### INFORMATION

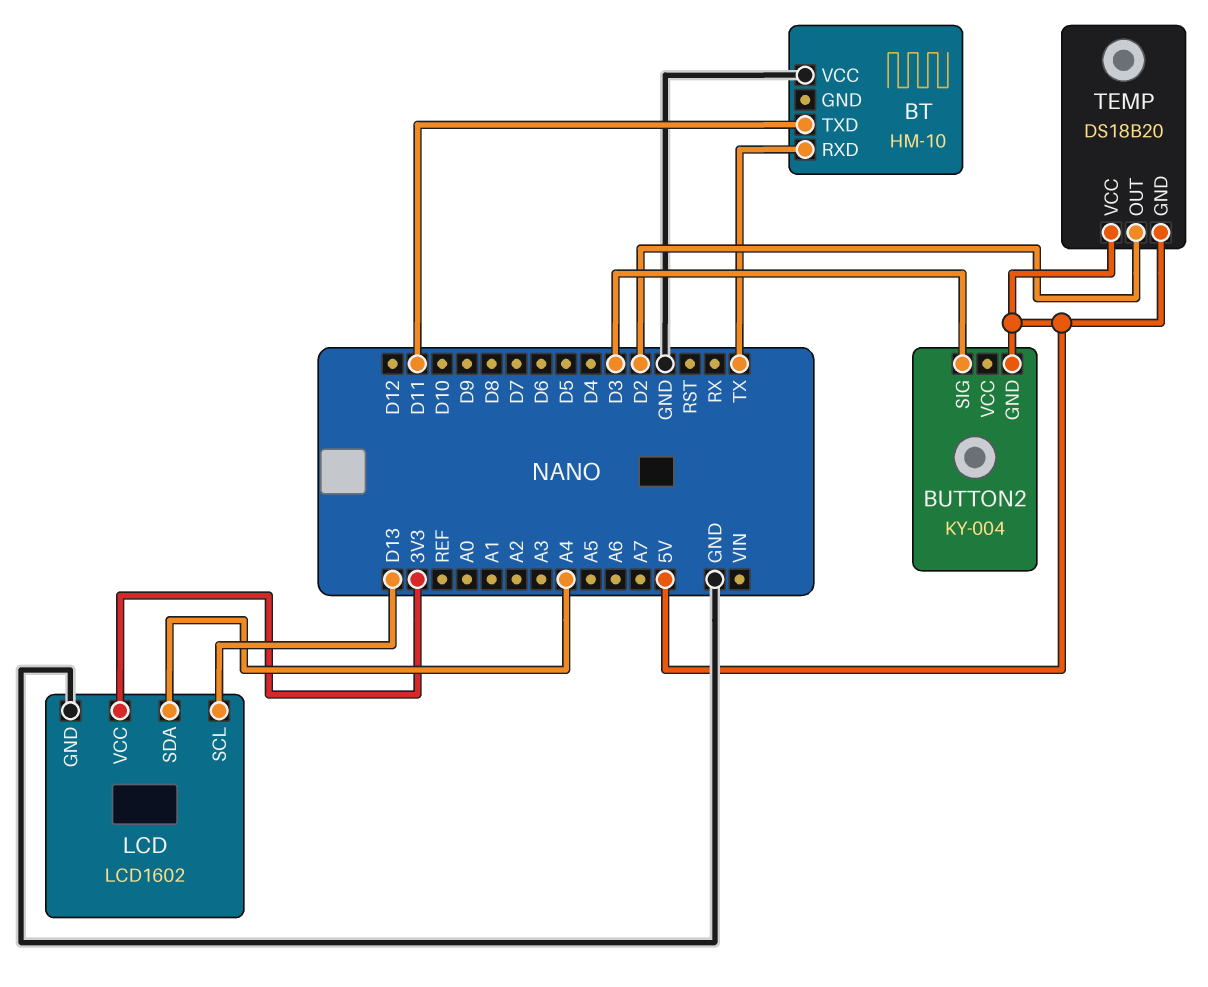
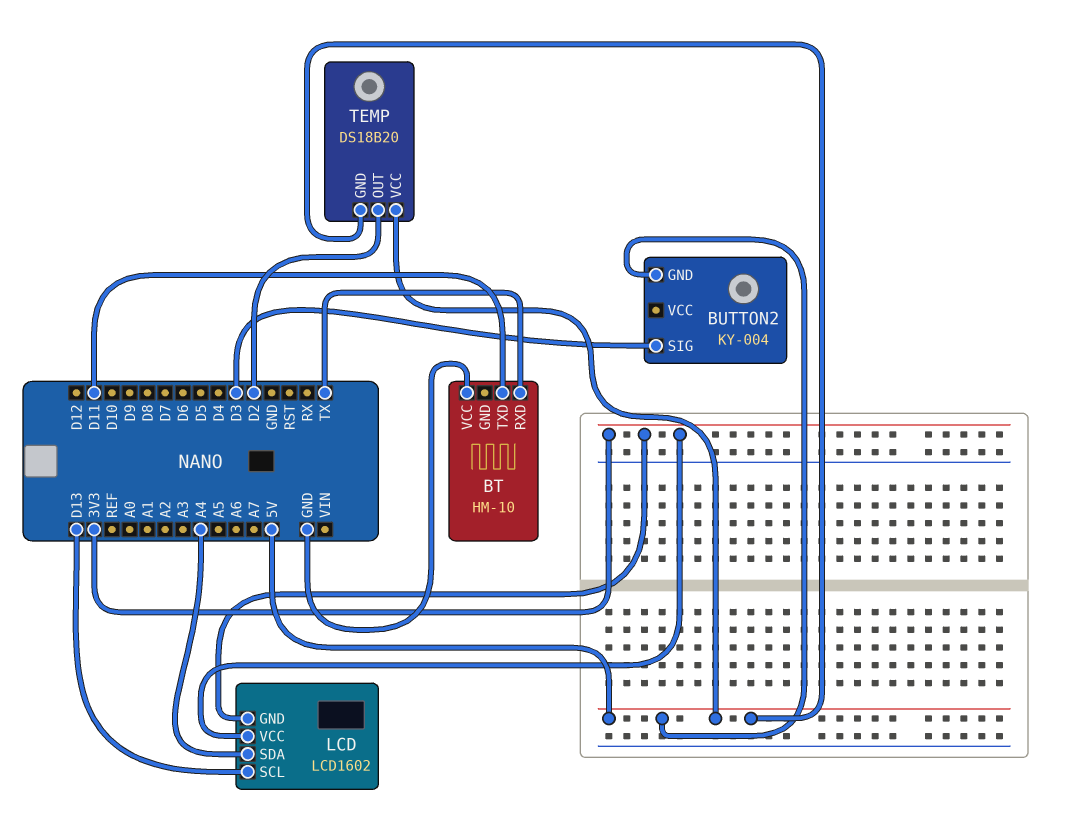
LCD pin GND: GND -> 3V3

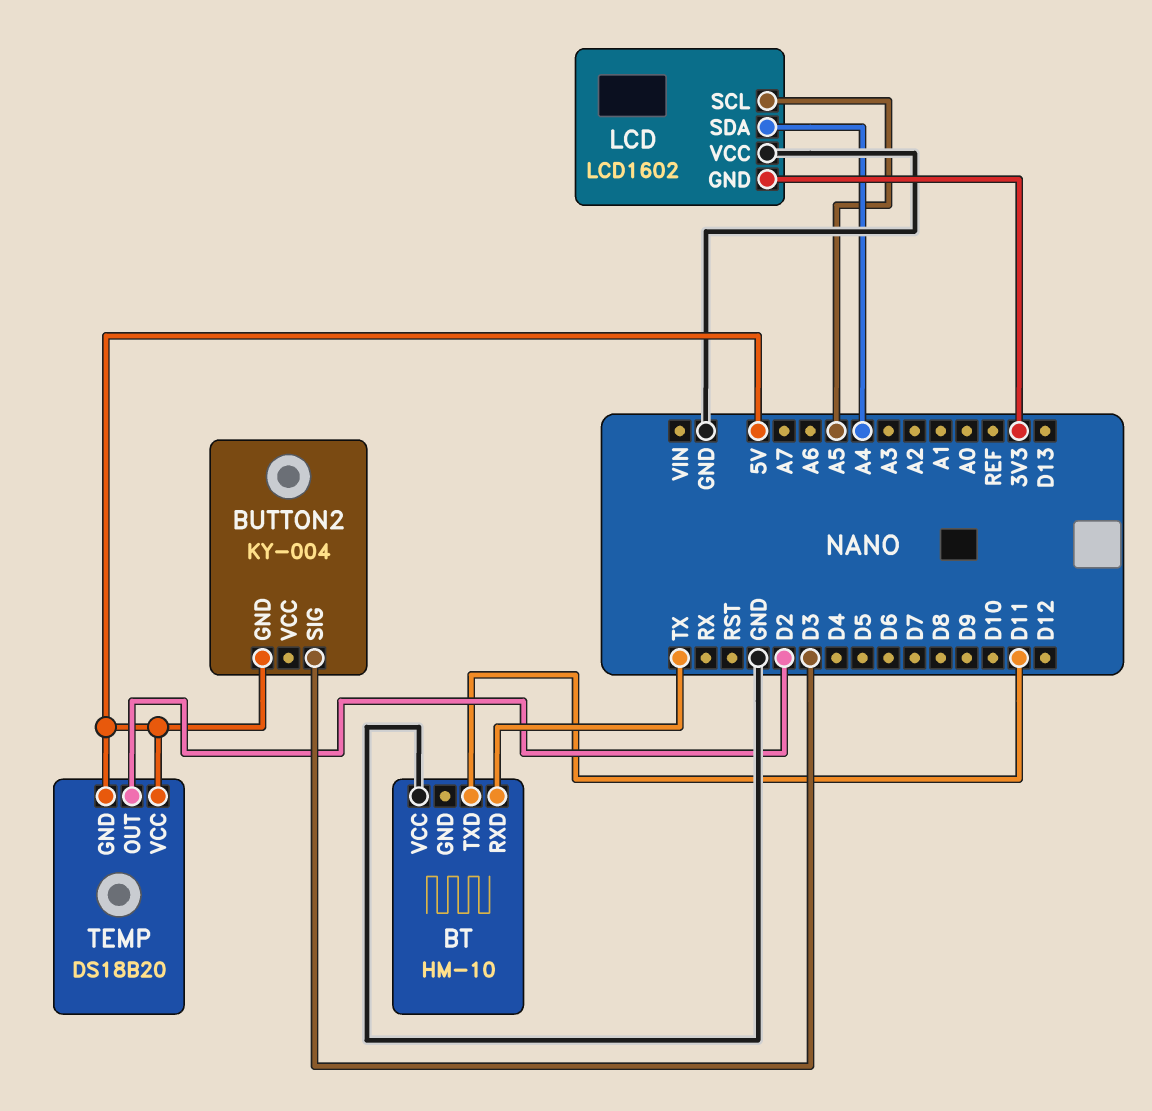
LCD pin SCL: D13 -> A5
LCD pin VCC: 3V3 -> GND

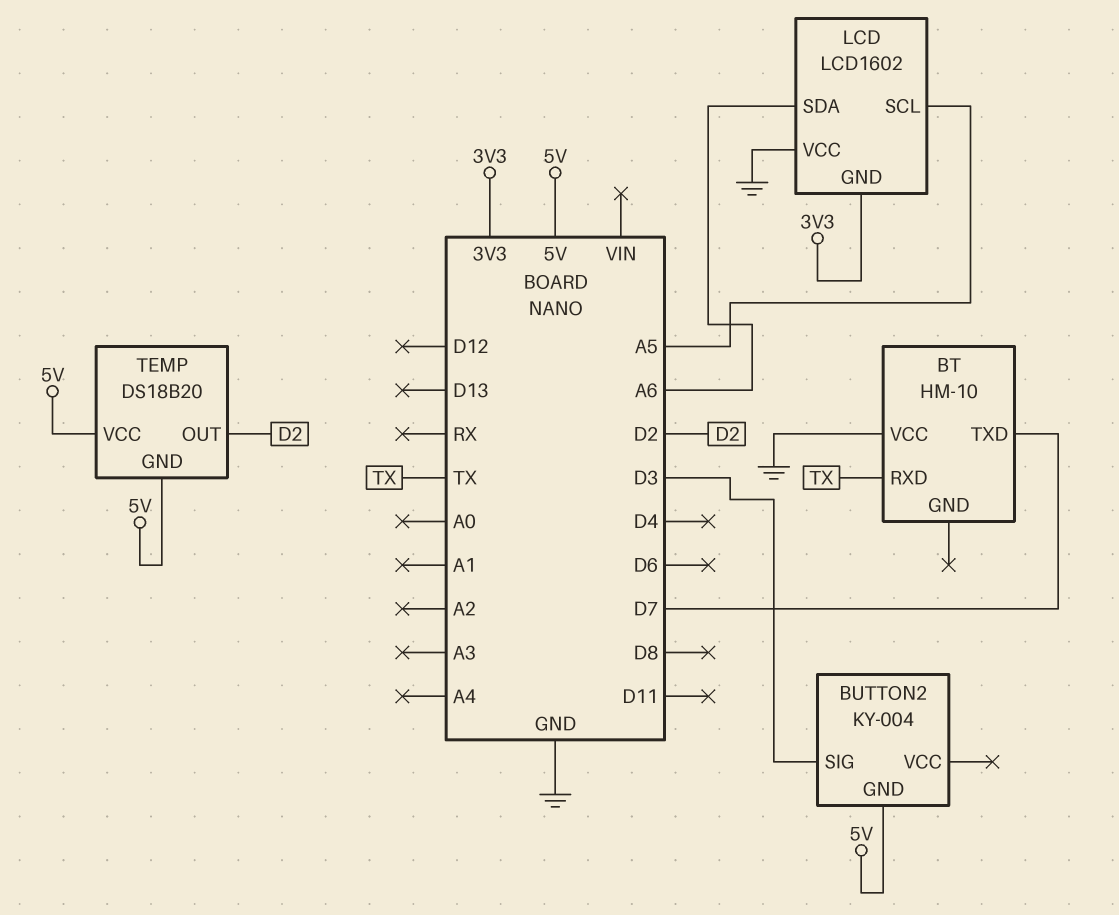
BT pin TXD: D11 -> D7
LCD pin SDA: A4 -> A6

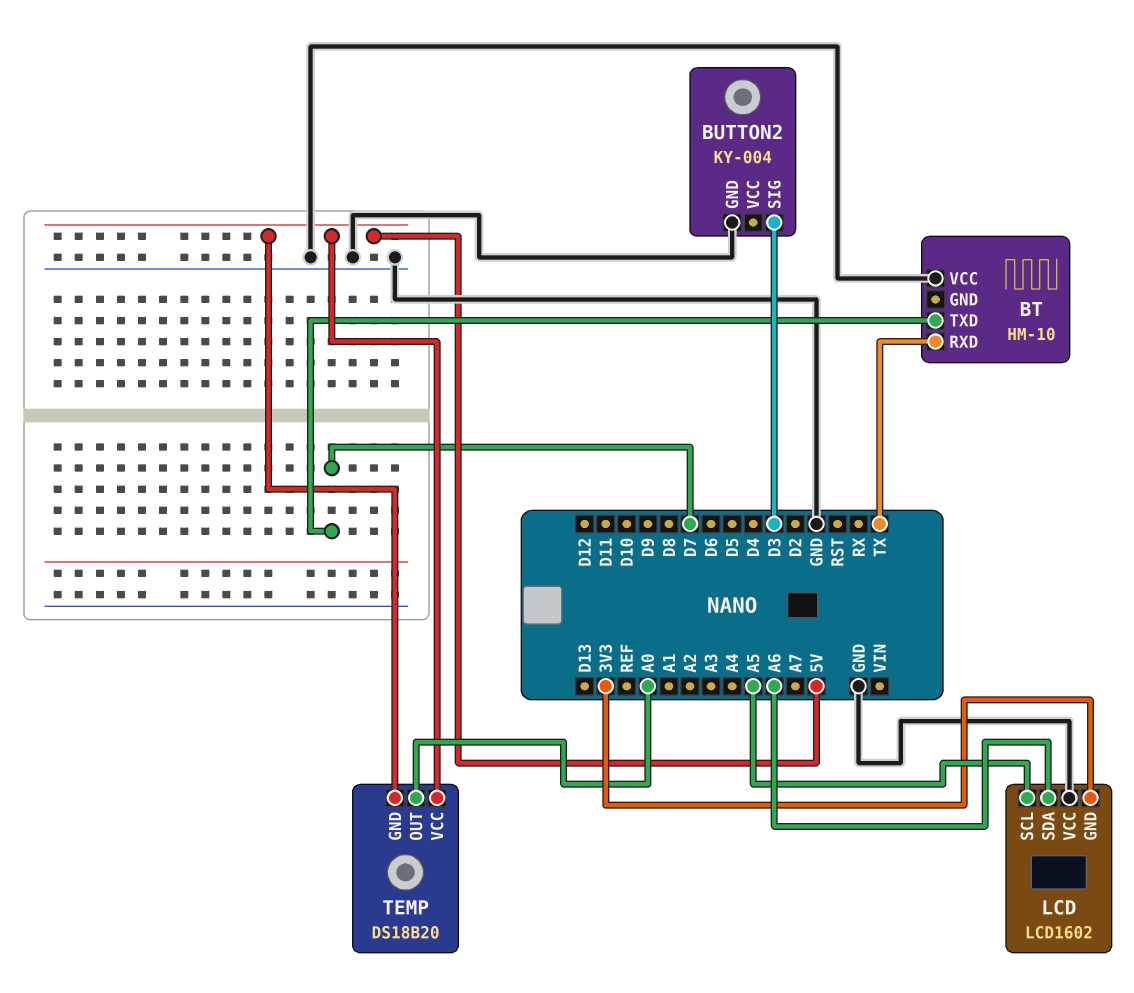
BUTTON2 pin GND: 5V -> GND
TEMP pin OUT: D2 -> A0

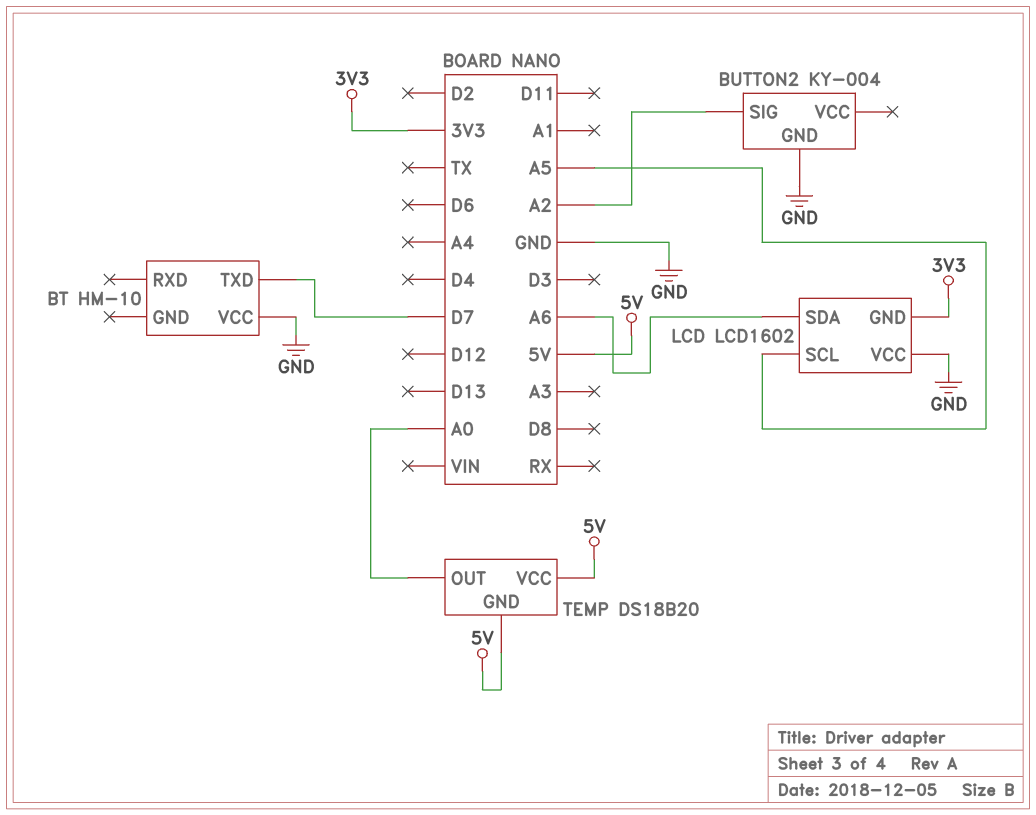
BT pin RXD: TX -> none
BUTTON2 pin SIG: D3 -> A2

### WHAT YOU ARE ASKED TO DO
Except for the pictures, return every line of the material exactly.

### OUTPUT BELOW
LCD pin GND: GND -> 3V3

LCD pin SCL: D13 -> A5
LCD pin VCC: 3V3 -> GND

BT pin TXD: D11 -> D7
LCD pin SDA: A4 -> A6

BUTTON2 pin GND: 5V -> GND
TEMP pin OUT: D2 -> A0

BT pin RXD: TX -> none
BUTTON2 pin SIG: D3 -> A2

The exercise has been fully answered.